[WHAT IS EXPECTED]: In the reply, include exactly the lines of the entries below from the first to the line with "(333, 512) = (294, 726): yellow", that line included.

[RECORDS PROVIDED Boundary: Start]

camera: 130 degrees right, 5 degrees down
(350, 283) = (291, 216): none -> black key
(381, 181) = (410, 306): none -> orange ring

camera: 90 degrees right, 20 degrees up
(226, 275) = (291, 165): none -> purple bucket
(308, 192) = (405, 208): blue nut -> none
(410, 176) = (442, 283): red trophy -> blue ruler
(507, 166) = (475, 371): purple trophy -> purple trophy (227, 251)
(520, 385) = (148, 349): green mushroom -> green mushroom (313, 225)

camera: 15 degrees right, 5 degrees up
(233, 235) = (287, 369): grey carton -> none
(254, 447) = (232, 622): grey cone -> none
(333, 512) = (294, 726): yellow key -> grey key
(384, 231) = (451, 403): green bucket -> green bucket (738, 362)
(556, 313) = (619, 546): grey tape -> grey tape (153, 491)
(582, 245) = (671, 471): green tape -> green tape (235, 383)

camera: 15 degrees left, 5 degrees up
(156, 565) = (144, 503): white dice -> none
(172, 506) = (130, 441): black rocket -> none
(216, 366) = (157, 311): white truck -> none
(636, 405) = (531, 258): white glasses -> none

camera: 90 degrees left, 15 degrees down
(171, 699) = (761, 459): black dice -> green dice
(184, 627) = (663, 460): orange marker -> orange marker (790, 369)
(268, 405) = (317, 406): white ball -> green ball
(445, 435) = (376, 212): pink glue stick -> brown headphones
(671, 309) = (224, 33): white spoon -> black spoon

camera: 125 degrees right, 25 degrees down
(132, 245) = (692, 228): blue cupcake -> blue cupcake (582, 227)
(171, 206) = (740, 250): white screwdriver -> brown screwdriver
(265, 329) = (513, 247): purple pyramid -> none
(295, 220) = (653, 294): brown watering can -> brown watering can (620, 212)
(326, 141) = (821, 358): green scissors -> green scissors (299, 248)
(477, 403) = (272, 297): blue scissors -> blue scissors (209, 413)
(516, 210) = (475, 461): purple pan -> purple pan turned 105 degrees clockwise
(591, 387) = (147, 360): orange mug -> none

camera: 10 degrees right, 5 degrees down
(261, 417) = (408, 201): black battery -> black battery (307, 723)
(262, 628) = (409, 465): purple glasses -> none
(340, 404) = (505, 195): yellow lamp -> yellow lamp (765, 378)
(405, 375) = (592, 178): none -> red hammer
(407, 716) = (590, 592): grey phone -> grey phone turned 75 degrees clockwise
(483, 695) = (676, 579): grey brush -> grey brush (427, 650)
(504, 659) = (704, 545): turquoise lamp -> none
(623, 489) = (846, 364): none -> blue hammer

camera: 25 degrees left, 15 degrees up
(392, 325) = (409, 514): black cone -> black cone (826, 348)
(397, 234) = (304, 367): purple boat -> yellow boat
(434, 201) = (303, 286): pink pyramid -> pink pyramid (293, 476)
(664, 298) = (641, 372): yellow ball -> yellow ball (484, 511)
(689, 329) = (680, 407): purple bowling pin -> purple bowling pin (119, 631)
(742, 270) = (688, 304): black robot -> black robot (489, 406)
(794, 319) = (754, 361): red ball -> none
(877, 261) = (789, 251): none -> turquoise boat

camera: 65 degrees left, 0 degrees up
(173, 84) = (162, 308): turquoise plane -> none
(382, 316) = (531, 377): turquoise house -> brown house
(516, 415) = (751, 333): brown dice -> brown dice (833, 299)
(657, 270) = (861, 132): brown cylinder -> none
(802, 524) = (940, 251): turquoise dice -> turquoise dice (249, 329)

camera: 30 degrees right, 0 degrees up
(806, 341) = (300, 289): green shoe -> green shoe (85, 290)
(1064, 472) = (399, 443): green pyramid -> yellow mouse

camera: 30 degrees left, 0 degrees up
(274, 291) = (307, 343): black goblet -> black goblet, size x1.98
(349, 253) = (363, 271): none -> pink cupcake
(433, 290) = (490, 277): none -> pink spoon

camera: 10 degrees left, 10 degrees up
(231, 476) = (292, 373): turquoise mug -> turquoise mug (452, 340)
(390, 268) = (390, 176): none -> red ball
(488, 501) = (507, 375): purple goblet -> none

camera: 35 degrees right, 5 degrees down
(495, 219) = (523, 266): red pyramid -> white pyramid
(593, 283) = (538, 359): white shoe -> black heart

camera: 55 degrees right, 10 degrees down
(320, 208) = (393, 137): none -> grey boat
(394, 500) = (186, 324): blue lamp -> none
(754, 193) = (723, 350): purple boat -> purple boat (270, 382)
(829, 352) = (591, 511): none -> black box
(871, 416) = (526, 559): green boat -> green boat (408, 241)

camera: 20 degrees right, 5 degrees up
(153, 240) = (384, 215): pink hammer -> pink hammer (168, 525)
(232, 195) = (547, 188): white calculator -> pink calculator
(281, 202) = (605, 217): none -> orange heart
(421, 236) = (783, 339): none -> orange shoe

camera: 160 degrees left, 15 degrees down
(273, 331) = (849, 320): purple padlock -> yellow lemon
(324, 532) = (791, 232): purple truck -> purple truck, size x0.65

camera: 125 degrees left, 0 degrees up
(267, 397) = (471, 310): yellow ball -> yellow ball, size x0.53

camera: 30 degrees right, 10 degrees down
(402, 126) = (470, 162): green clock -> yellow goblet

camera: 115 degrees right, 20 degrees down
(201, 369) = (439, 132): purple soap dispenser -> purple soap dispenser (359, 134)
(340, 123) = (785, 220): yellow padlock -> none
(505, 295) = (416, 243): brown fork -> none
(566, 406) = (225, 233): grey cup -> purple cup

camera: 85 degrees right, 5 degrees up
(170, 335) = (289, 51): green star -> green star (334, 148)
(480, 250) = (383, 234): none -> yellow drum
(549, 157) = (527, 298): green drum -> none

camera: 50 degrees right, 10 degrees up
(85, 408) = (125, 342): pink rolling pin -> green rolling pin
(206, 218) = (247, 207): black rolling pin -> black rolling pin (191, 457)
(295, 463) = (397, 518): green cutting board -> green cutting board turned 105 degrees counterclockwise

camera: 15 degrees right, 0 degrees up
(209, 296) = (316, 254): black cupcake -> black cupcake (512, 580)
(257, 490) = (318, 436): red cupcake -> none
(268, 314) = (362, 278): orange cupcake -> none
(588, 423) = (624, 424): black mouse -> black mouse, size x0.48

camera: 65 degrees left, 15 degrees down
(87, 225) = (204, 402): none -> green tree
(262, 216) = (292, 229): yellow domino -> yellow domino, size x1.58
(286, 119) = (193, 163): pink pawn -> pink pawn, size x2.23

[RECORDS PROVIDED Boundary: End]

[OUTPUT OF THE EXERCISE]:
camera: 130 degrees right, 5 degrees down
(350, 283) = (291, 216): none -> black key
(381, 181) = (410, 306): none -> orange ring

camera: 90 degrees right, 20 degrees up
(226, 275) = (291, 165): none -> purple bucket
(308, 192) = (405, 208): blue nut -> none
(410, 176) = (442, 283): red trophy -> blue ruler
(507, 166) = (475, 371): purple trophy -> purple trophy (227, 251)
(520, 385) = (148, 349): green mushroom -> green mushroom (313, 225)

camera: 15 degrees right, 5 degrees up
(233, 235) = (287, 369): grey carton -> none
(254, 447) = (232, 622): grey cone -> none
(333, 512) = (294, 726): yellow key -> grey key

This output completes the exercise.